• _PROBLEM TO SOLVE_
I need the entries printed again word for word, without the images.

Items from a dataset
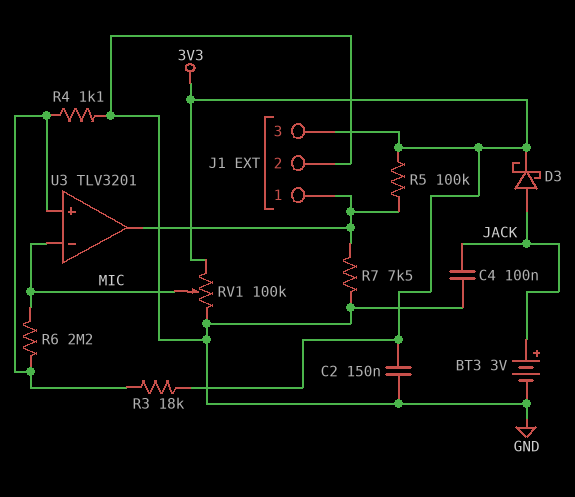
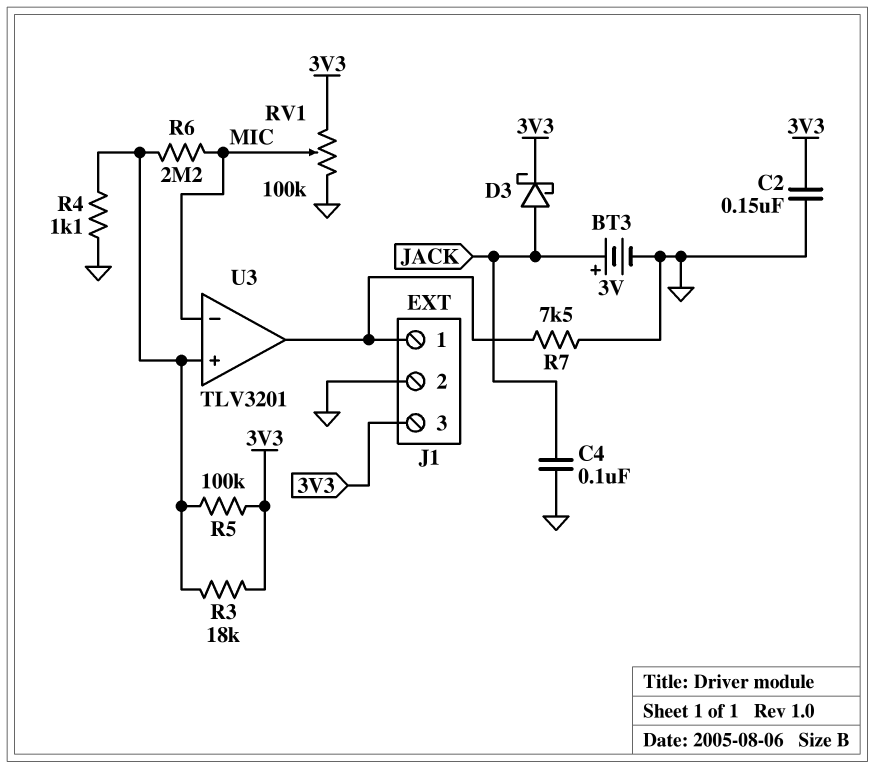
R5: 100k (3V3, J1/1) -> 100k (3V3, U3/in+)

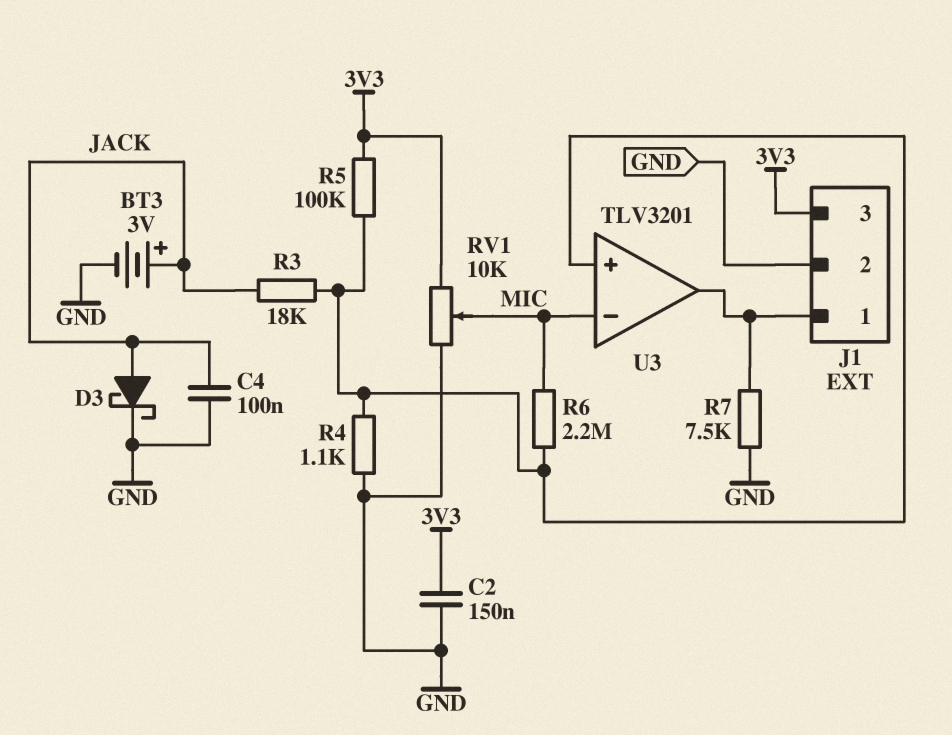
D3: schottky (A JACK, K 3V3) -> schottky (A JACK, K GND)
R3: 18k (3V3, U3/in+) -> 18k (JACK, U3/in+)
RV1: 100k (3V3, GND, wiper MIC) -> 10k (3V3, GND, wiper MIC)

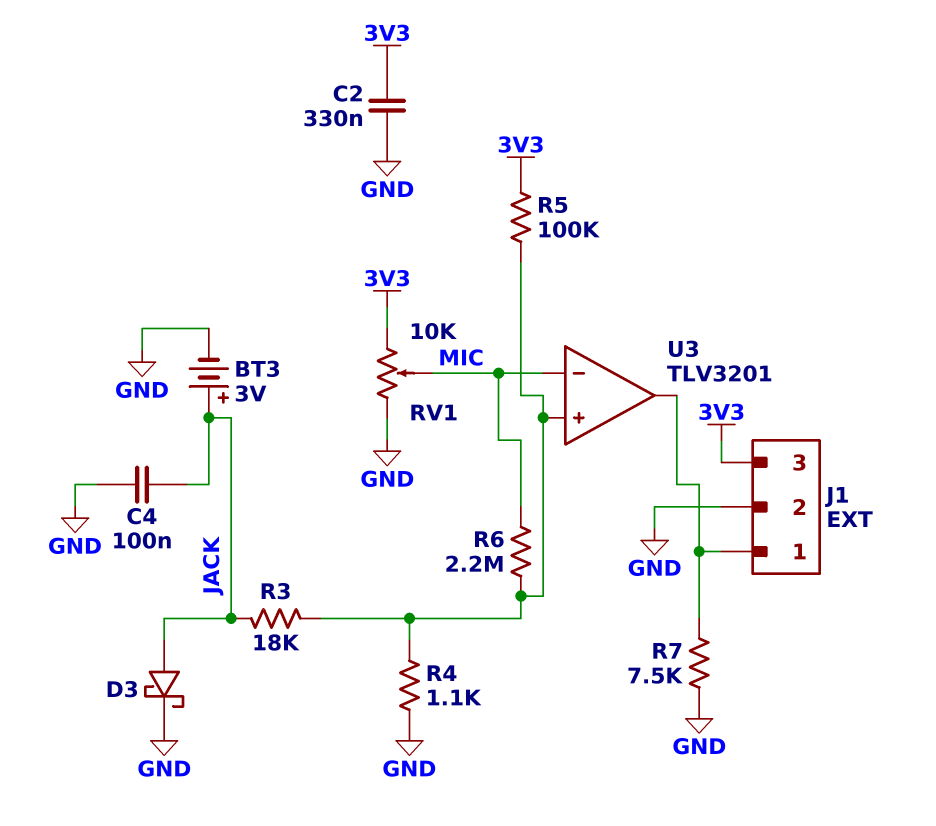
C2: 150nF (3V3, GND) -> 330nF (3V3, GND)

• _TASK RESULT_
R5: 100k (3V3, J1/1) -> 100k (3V3, U3/in+)

D3: schottky (A JACK, K 3V3) -> schottky (A JACK, K GND)
R3: 18k (3V3, U3/in+) -> 18k (JACK, U3/in+)
RV1: 100k (3V3, GND, wiper MIC) -> 10k (3V3, GND, wiper MIC)

C2: 150nF (3V3, GND) -> 330nF (3V3, GND)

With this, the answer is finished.